Pick out each line below containing "brown".

* **MATERIALS PROVIDED**

* * * * *

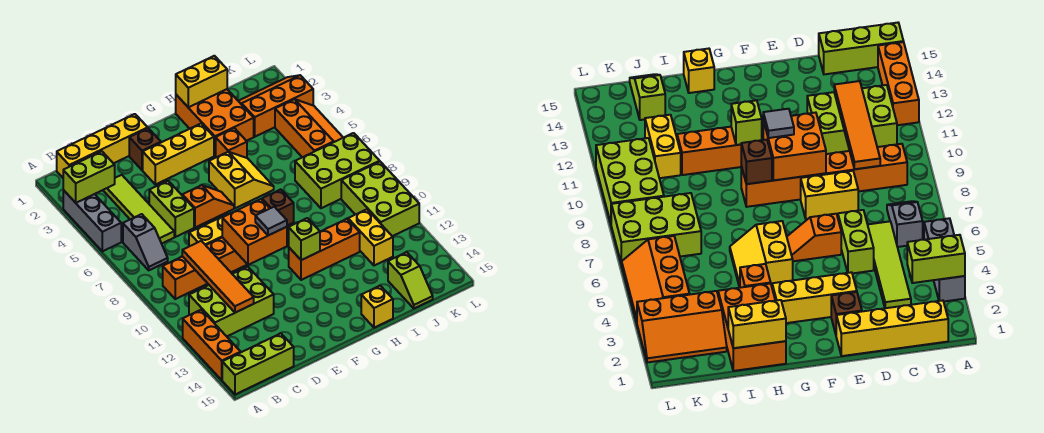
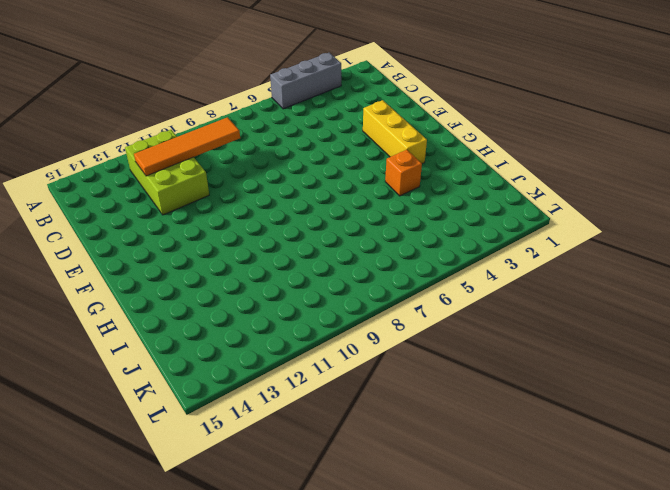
none -> orange brick A12:A14 level 1
none -> lime brick A15:C15 level 1
none -> yellow brick B1:E1 level 1
none -> grey slope B6:B7 level 1 top 6

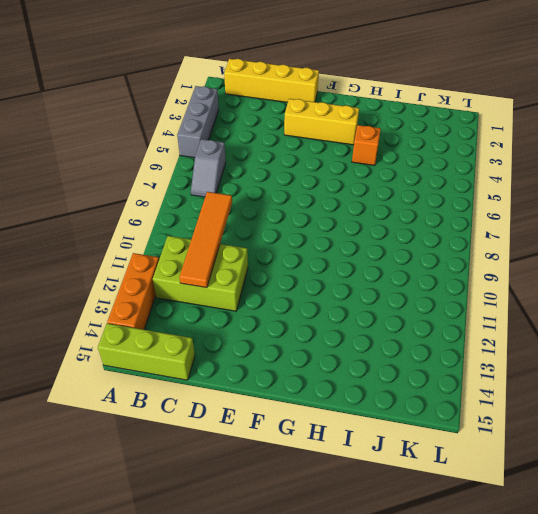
none -> orange brick B9:G9 level 1
none -> lime tile C3:C6 level 1
none -> lime brick D5:D6 level 1
none -> yellow brick D8:E8 level 1

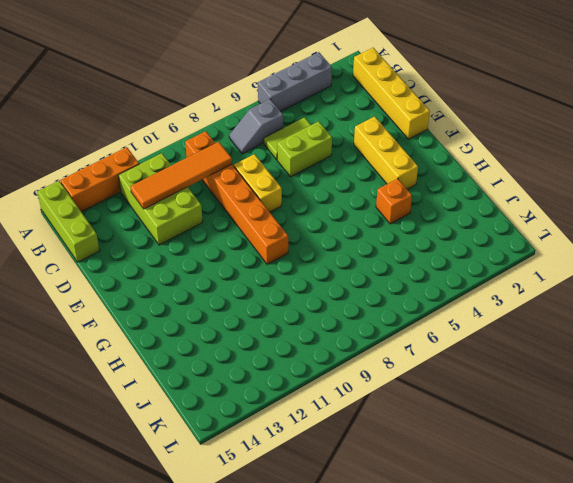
lime tile C5:C6 level 1 -> lime tile C3:C6 level 1
none -> brown brick E2 level 1
none -> orange slope E6:F6 level 1 top E
none -> yellow slope G5:H6 level 1 top G
none -> orange brick G11:I11 level 1

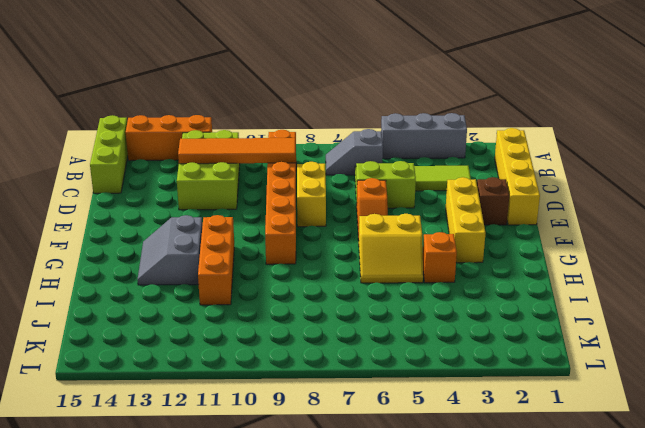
grey slope G12:H13 level 1 top 12 -> none
none -> orange brick H1:I3 level 1
none -> yellow brick H15 level 1
none -> orange slope J2:L3 level 1 top 3
none -> lime brick J7:L8 level 1

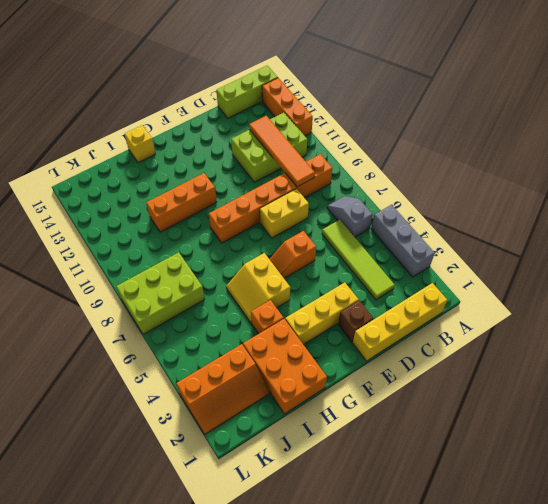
none -> lime brick D5:D6 level 1
none -> yellow brick J11:J12 level 1
none -> lime slope J14:J15 level 1 top 14
none -> orange slope K4:L6 level 1 top K

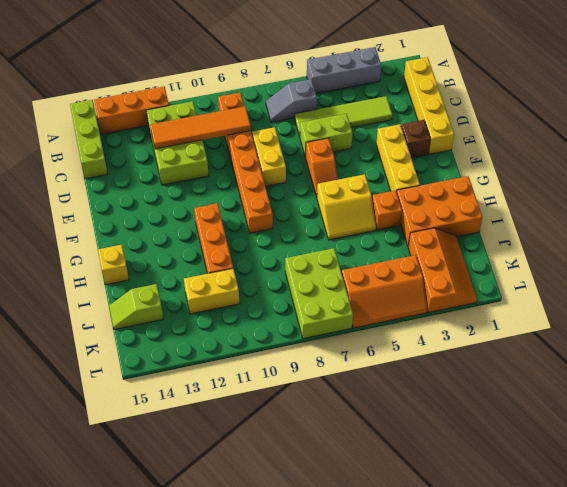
none -> lime brick K9:L11 level 1
none -> lime brick A3:B3 level 2
none -> orange brick E9:F10 level 2
none -> brown brick G9 level 2

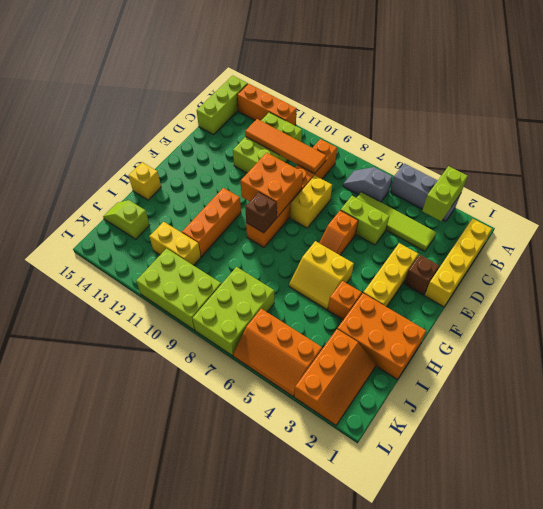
none -> lime brick G11 level 2
none -> yellow brick H1:I1 level 2
none -> grey tile F10 level 3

* * * * *

* **REPLY TO THE EXERCISE**
none -> brown brick E2 level 1
none -> brown brick G9 level 2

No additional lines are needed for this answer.